* **Provided data**
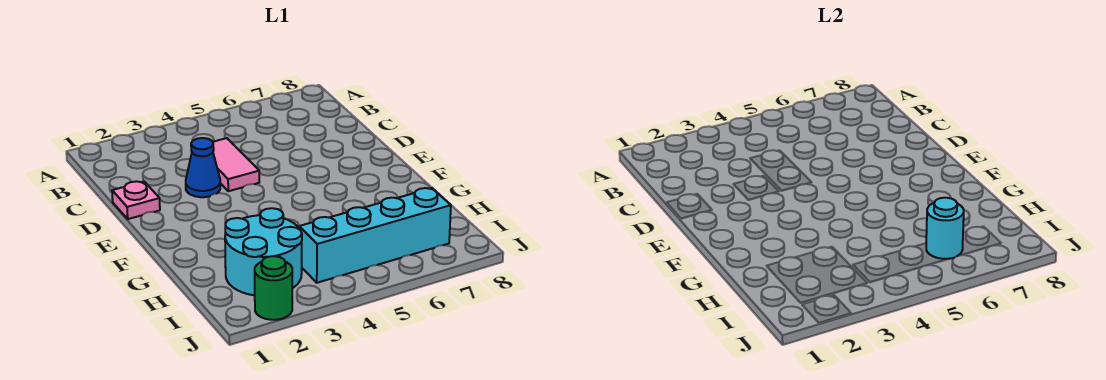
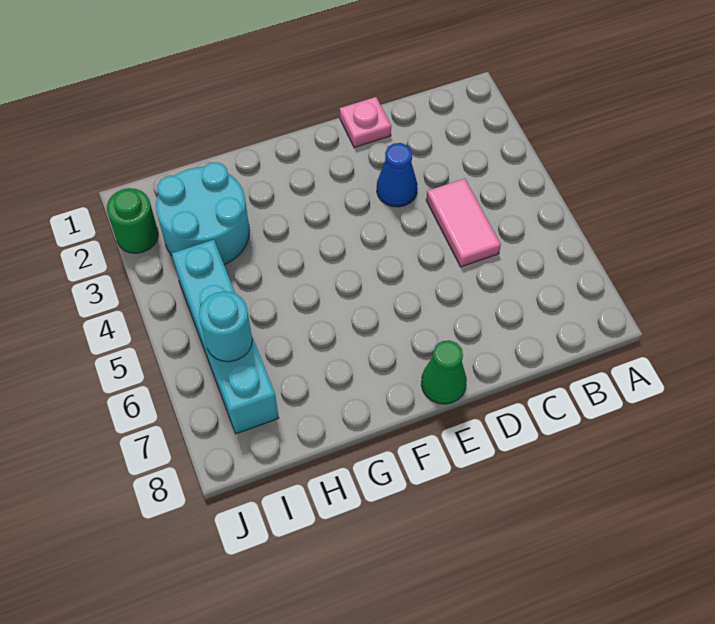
pink tile C4:D4 level 1 -> pink tile C4:C5 level 1
none -> green cone E8 level 1

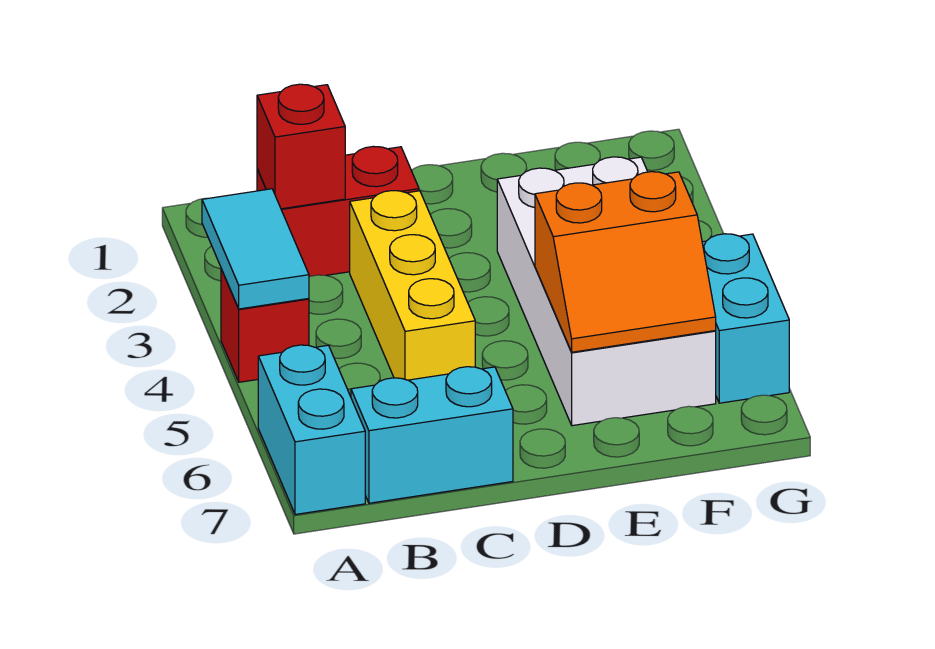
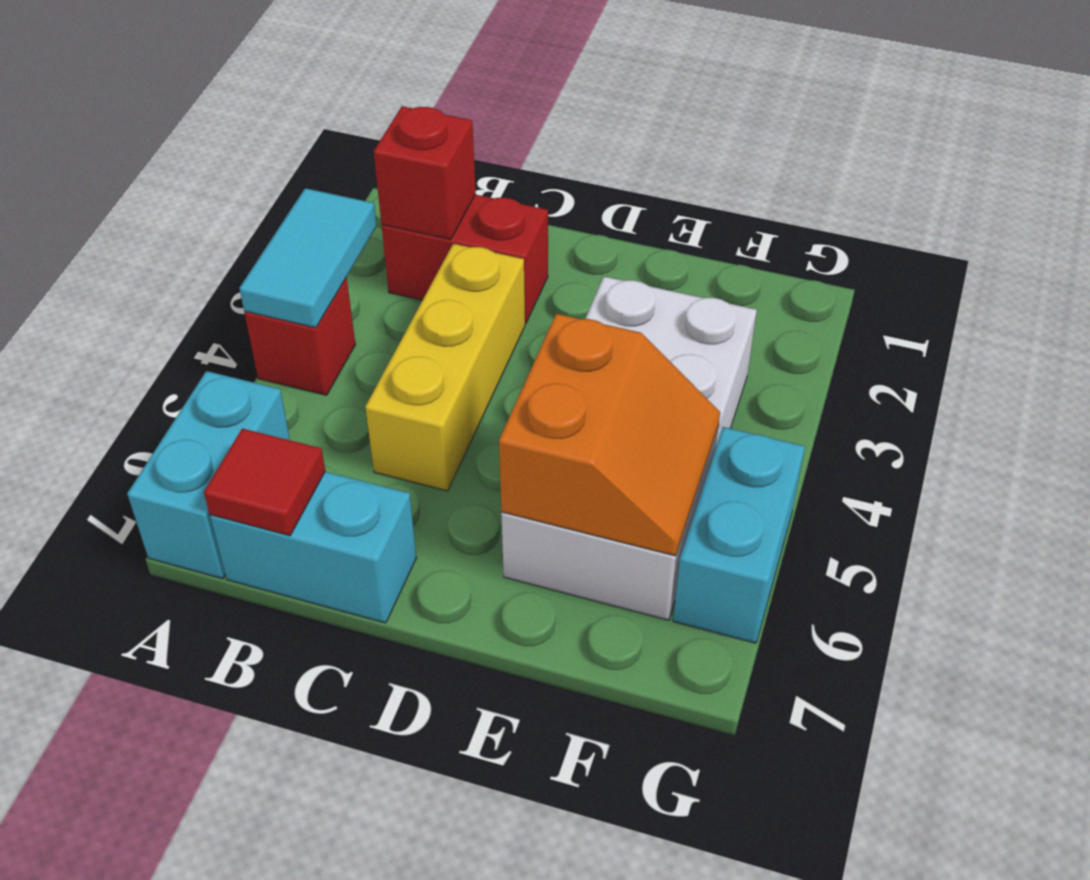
none -> red tile B7 level 2
orange slope E5:F6 level 2 top 5 -> orange slope E5:F6 level 2 top E

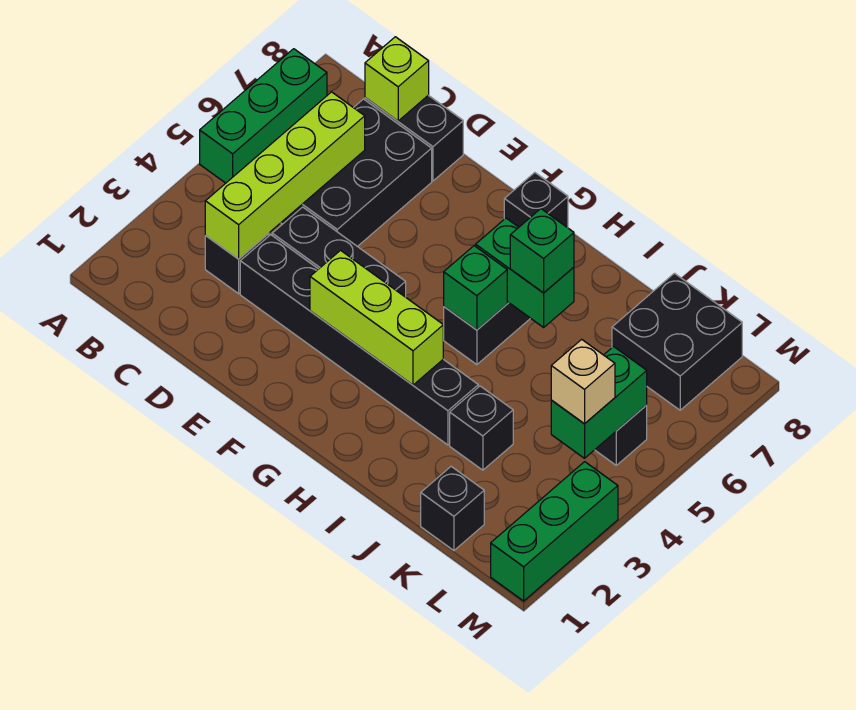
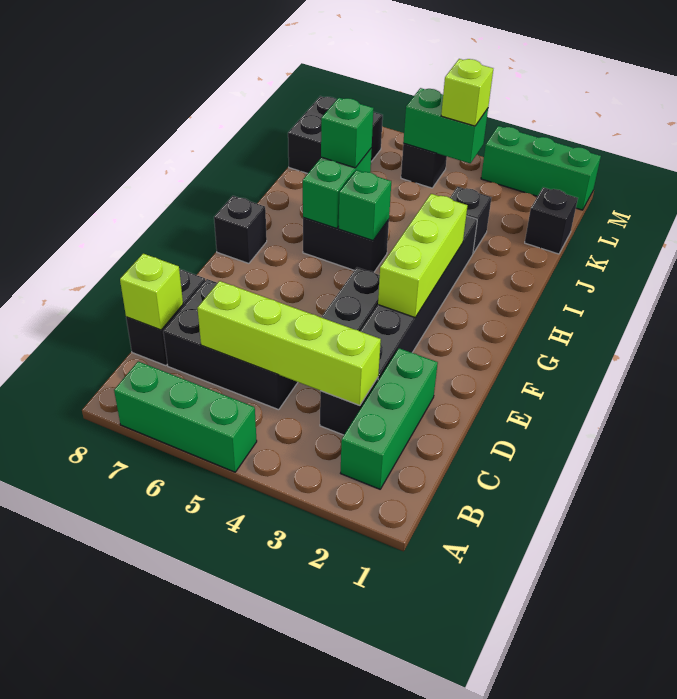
none -> green brick B2:D2 level 1
tan brick L4 level 3 -> lime brick L4 level 3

* **Exercise instructions**
What do the lines from the one with "none -> green brick B2:D2 level 1" through the last line of the entries say? Print them word for word, both ends included, and nothing else.

* **Response to the exercise**
none -> green brick B2:D2 level 1
tan brick L4 level 3 -> lime brick L4 level 3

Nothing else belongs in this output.